### TASK TO CARRY OUT
All of the data should be repeated exactly; pictures are not part of the copy.

### SUPPLIED ENTRIES
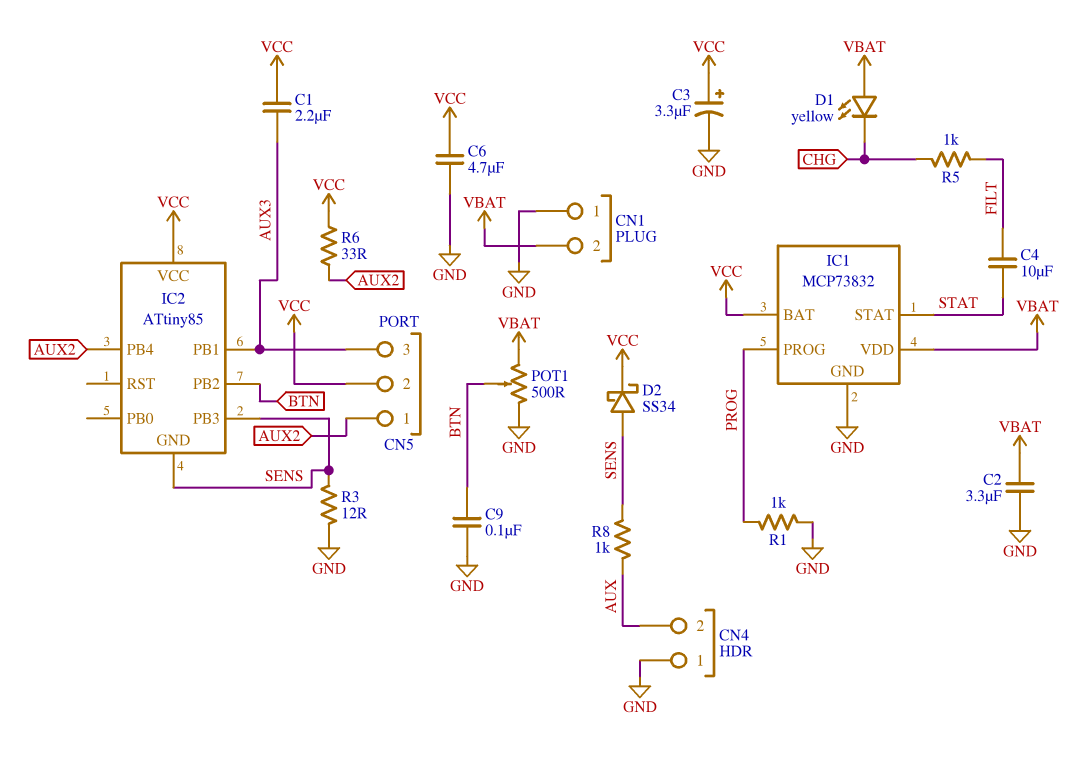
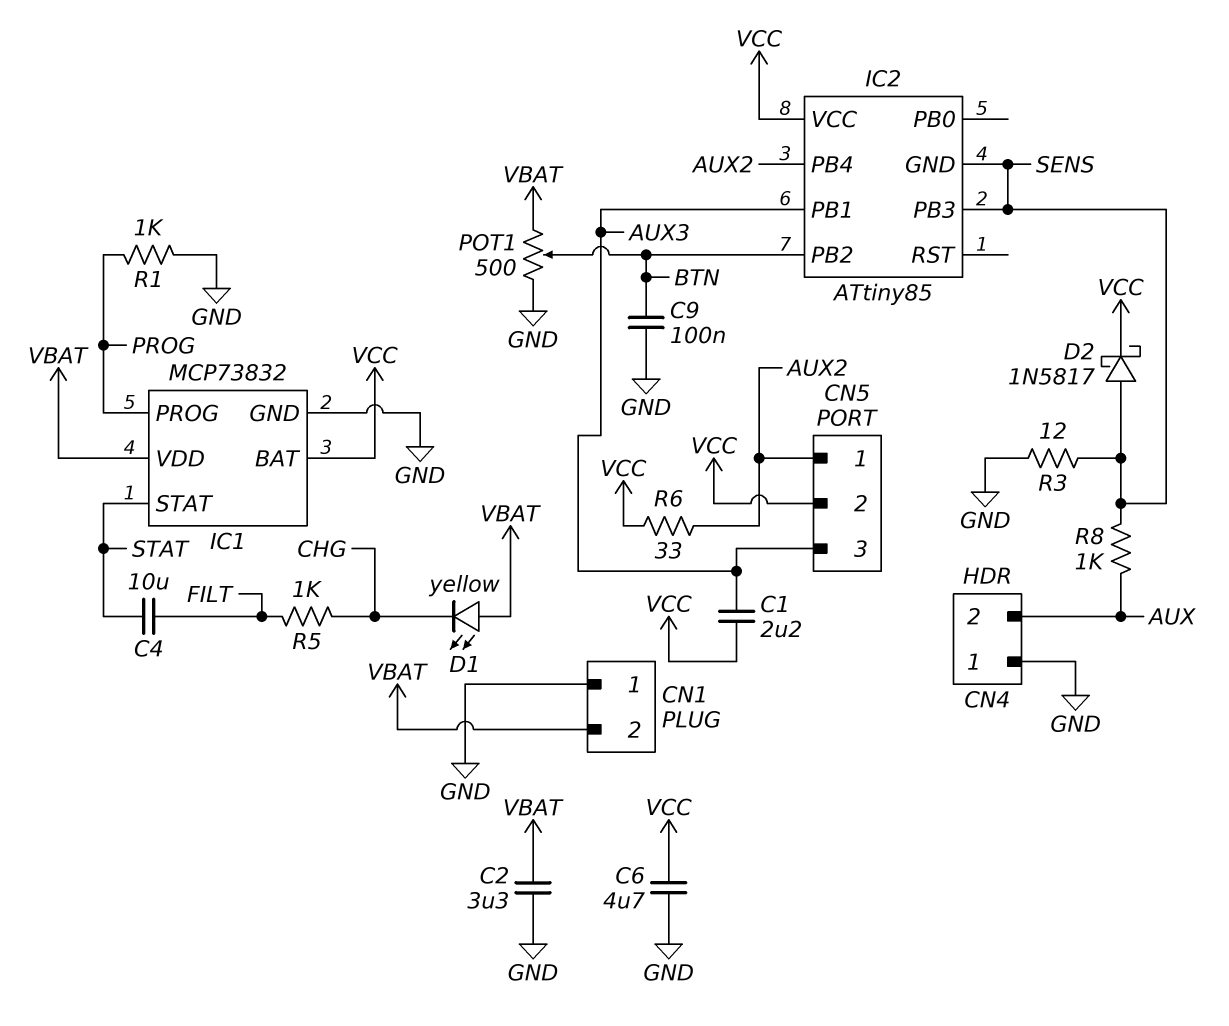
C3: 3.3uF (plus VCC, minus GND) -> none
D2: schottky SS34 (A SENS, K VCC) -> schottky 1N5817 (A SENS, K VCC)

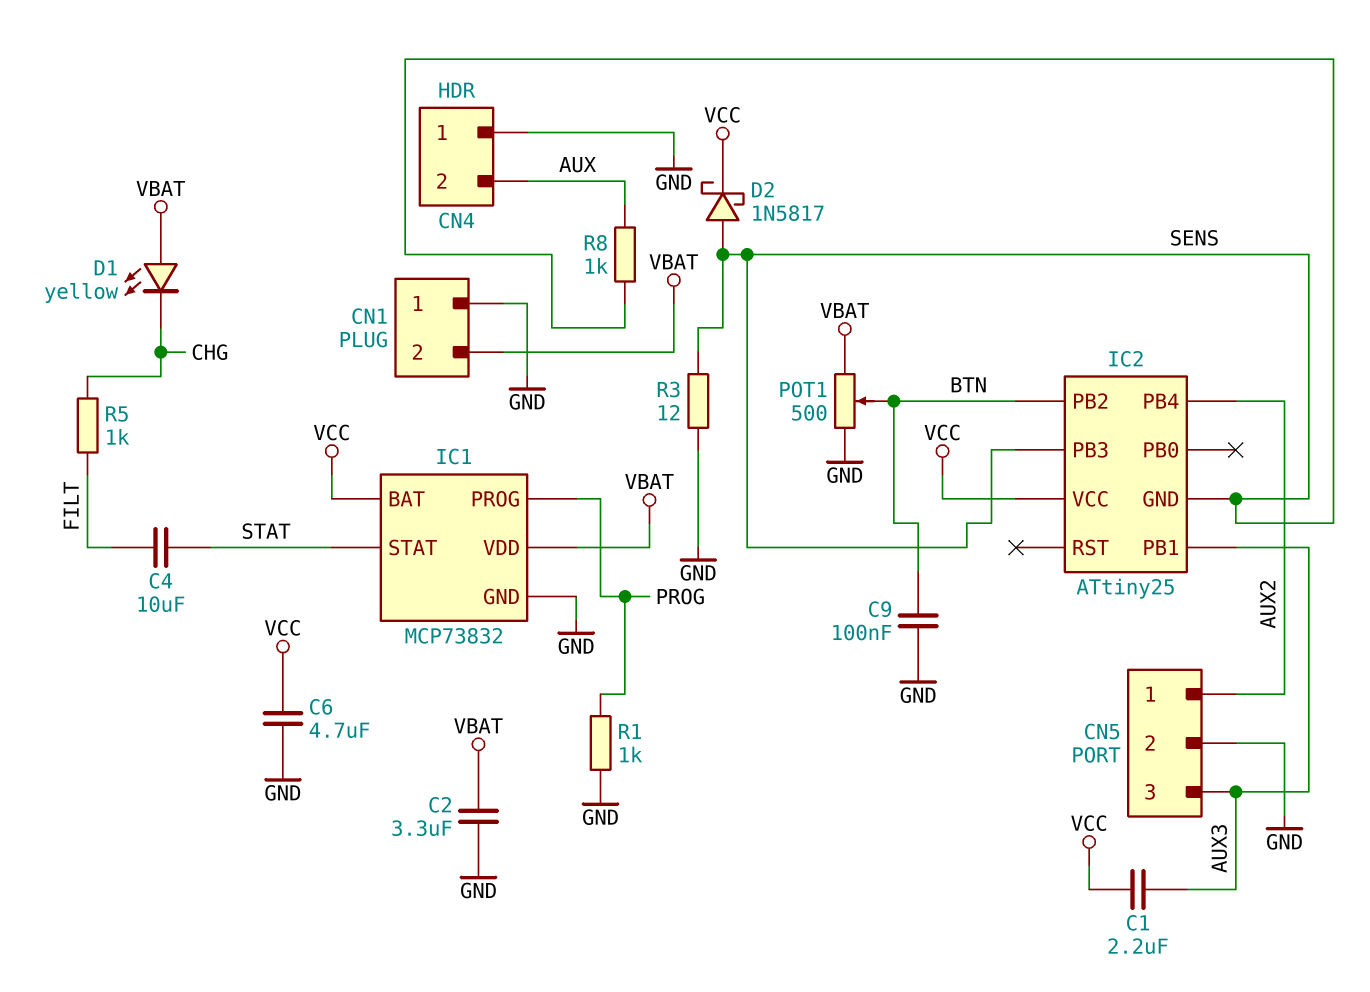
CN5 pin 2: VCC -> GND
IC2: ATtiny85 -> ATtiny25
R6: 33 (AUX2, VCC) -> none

### ANSWER TO THIS PROBLEM
C3: 3.3uF (plus VCC, minus GND) -> none
D2: schottky SS34 (A SENS, K VCC) -> schottky 1N5817 (A SENS, K VCC)

CN5 pin 2: VCC -> GND
IC2: ATtiny85 -> ATtiny25
R6: 33 (AUX2, VCC) -> none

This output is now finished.